STORED DATA START

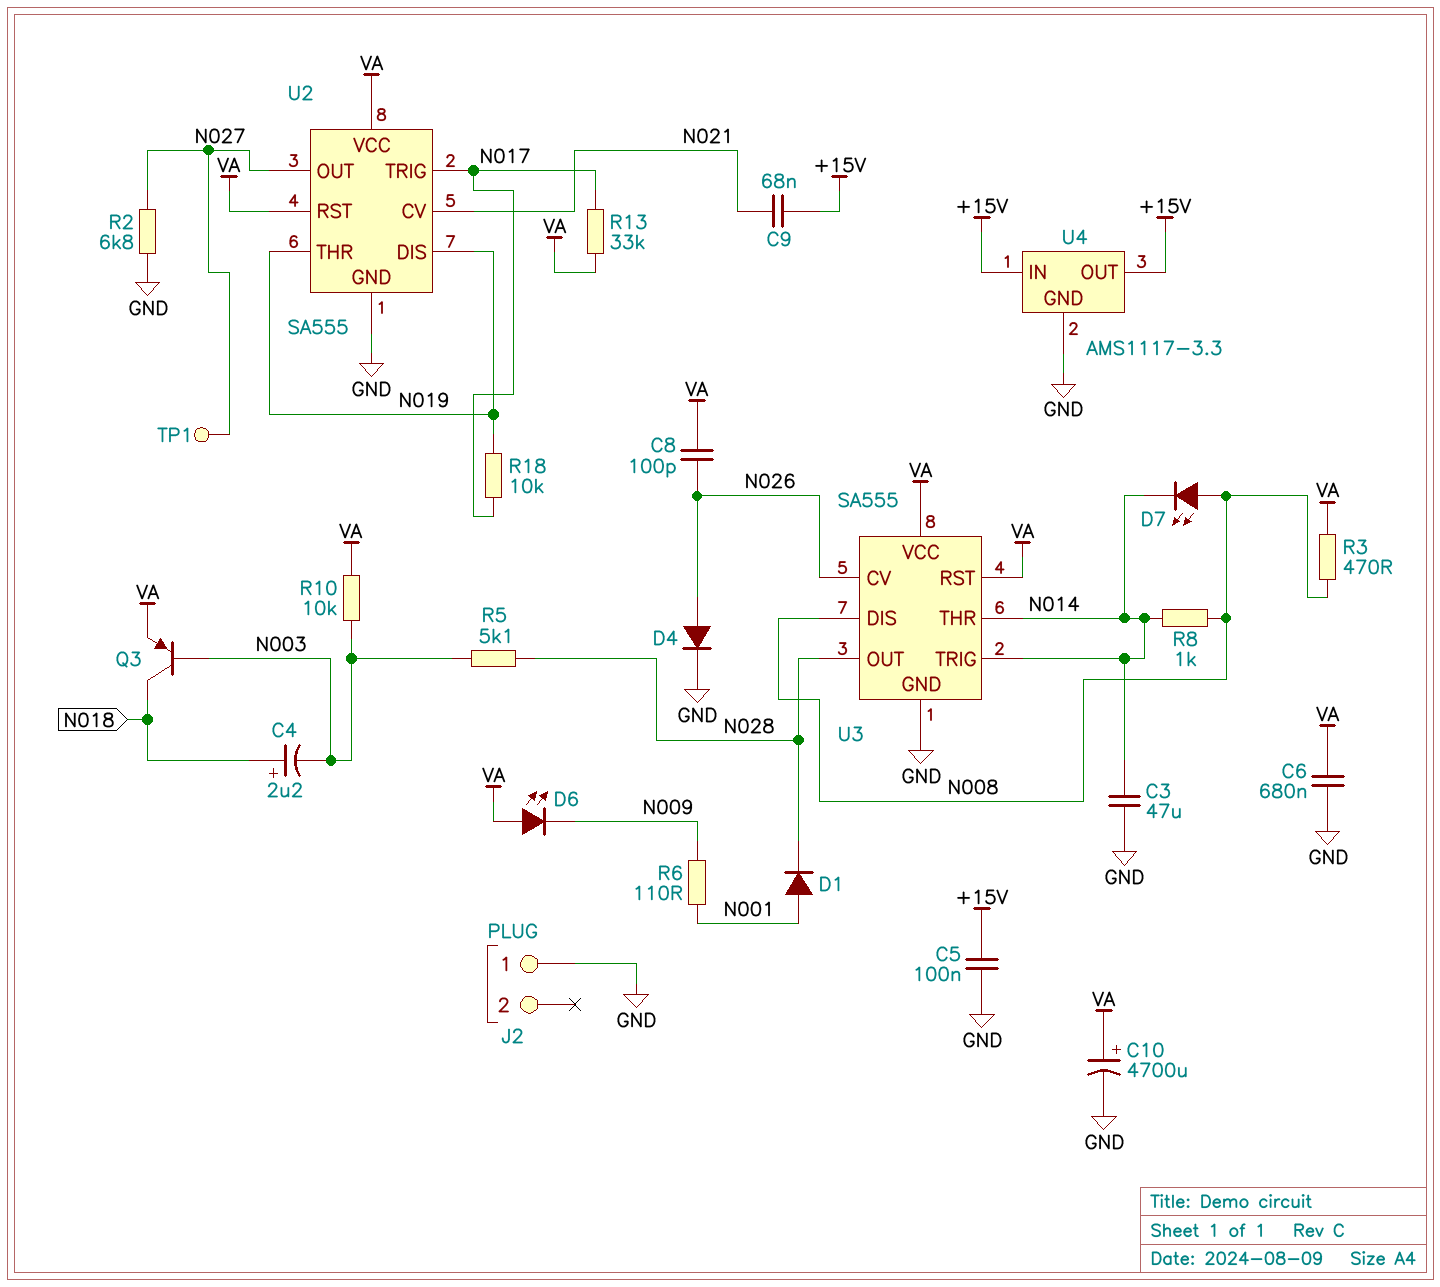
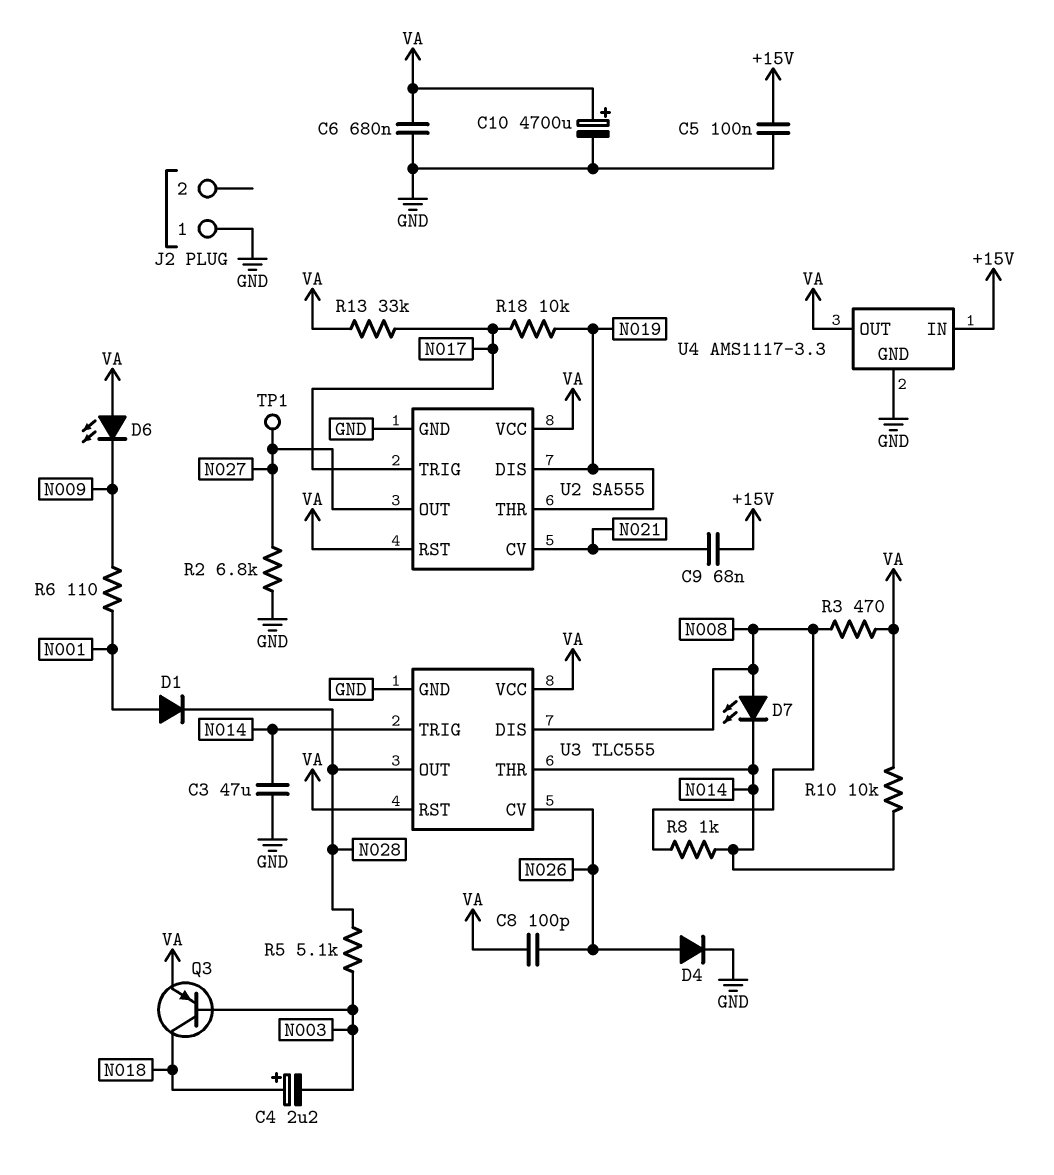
R10: 10k (N003, VA) -> 10k (N014, VA)
U3: SA555 -> TLC555
U4 pin OUT: +15V -> VA

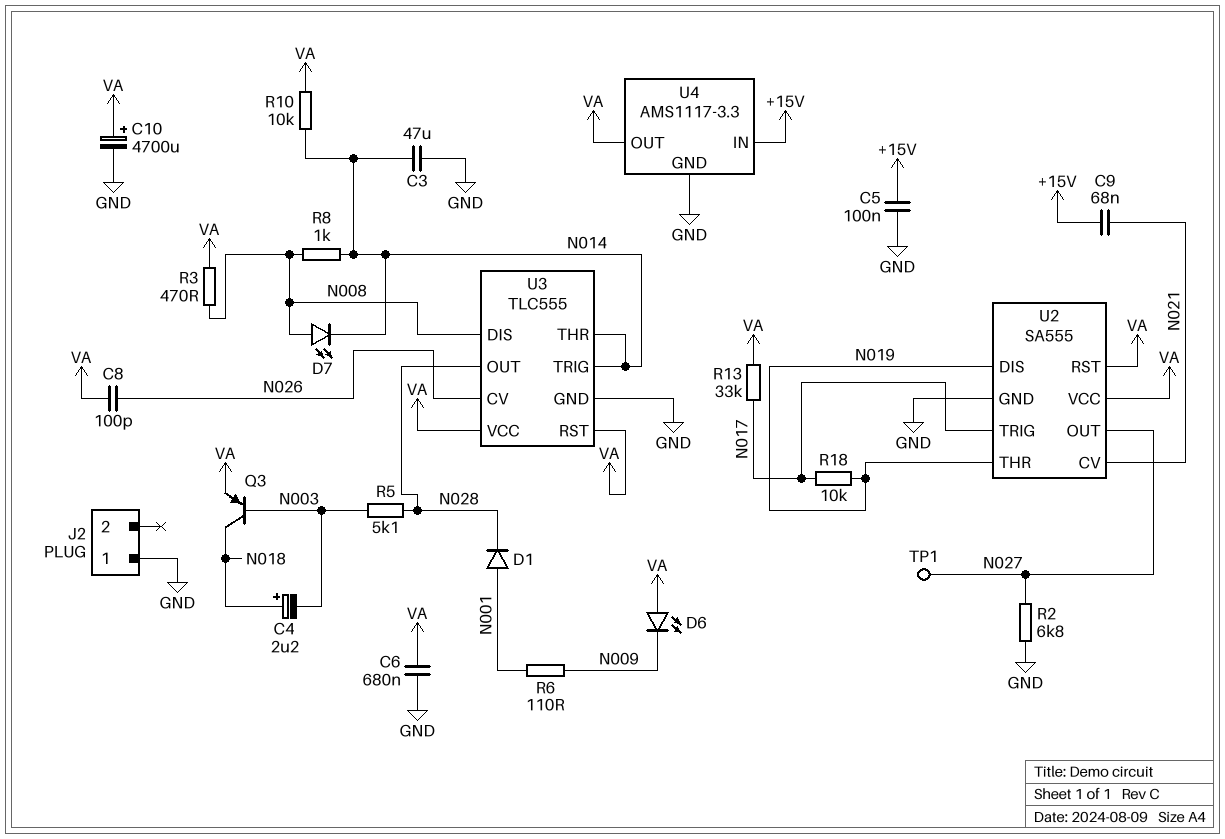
D4: diode (A N026, K GND) -> none

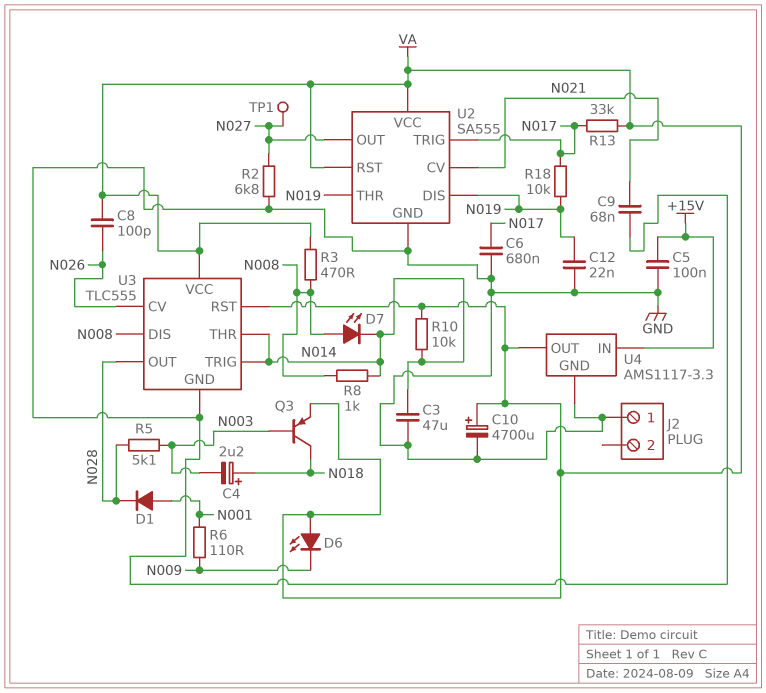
C6: 680nF (GND, VA) -> 680nF (GND, N017)
C9: 68nF (+15V, N021) -> 68nF (GND, N021)
C12: none -> 22nF (GND, N019)

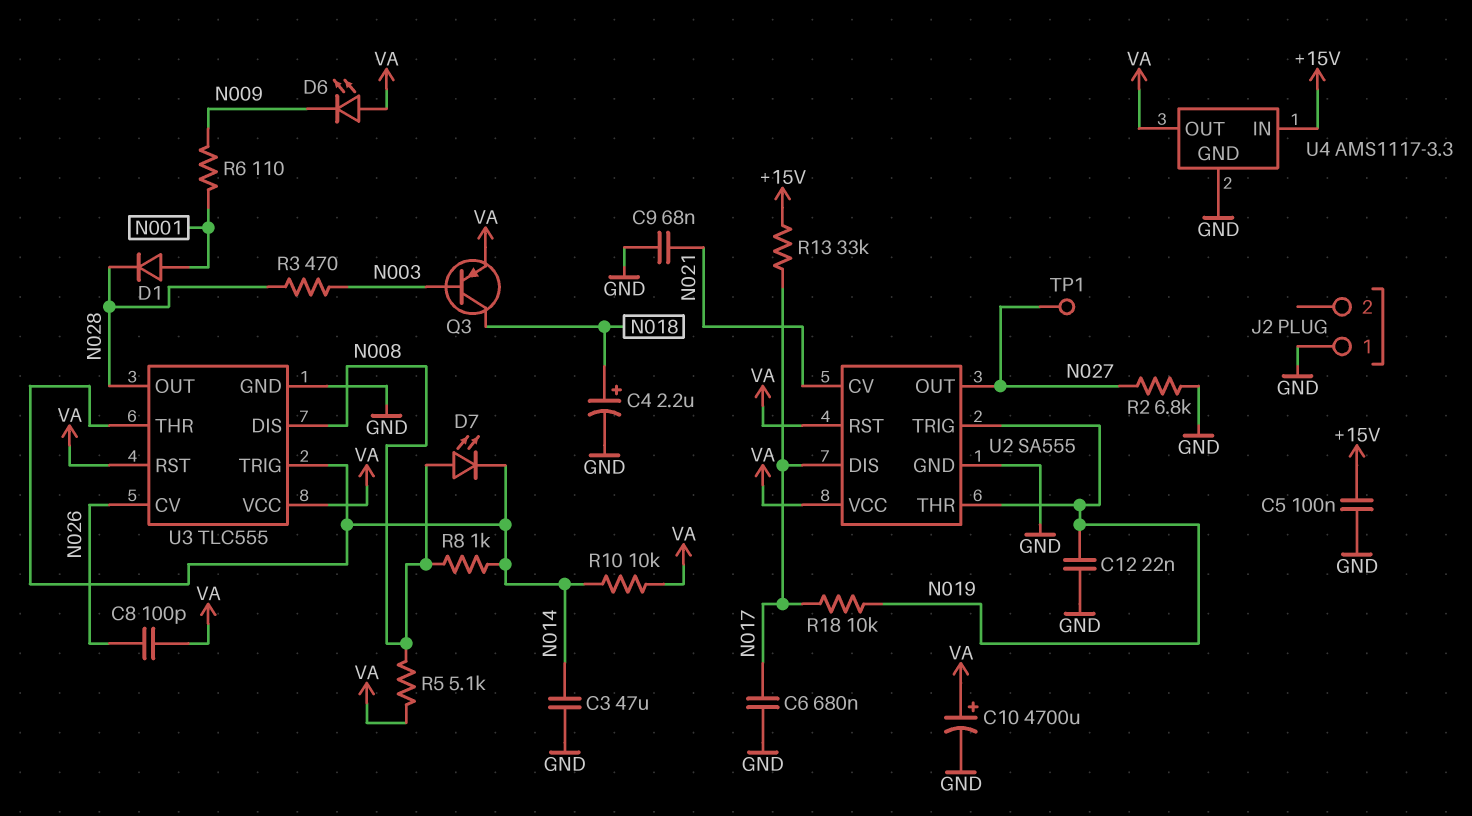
C4: 2.2uF (plus N018, minus N003) -> 2.2uF (plus N018, minus GND)
R3: 470 (N008, VA) -> 470 (N003, N028)
R5: 5.1k (N003, N028) -> 5.1k (N008, VA)
R13: 33k (N017, VA) -> 33k (+15V, N017)
U2 pin DIS: N019 -> N017
U2 pin TRIG: N017 -> N019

STORED DATA END

*DESCRIPTION OF THE TASK:* A verbatim printout of the entries above is expected, free of pictures.

*FINAL ANSWER:*
R10: 10k (N003, VA) -> 10k (N014, VA)
U3: SA555 -> TLC555
U4 pin OUT: +15V -> VA

D4: diode (A N026, K GND) -> none

C6: 680nF (GND, VA) -> 680nF (GND, N017)
C9: 68nF (+15V, N021) -> 68nF (GND, N021)
C12: none -> 22nF (GND, N019)

C4: 2.2uF (plus N018, minus N003) -> 2.2uF (plus N018, minus GND)
R3: 470 (N008, VA) -> 470 (N003, N028)
R5: 5.1k (N003, N028) -> 5.1k (N008, VA)
R13: 33k (N017, VA) -> 33k (+15V, N017)
U2 pin DIS: N019 -> N017
U2 pin TRIG: N017 -> N019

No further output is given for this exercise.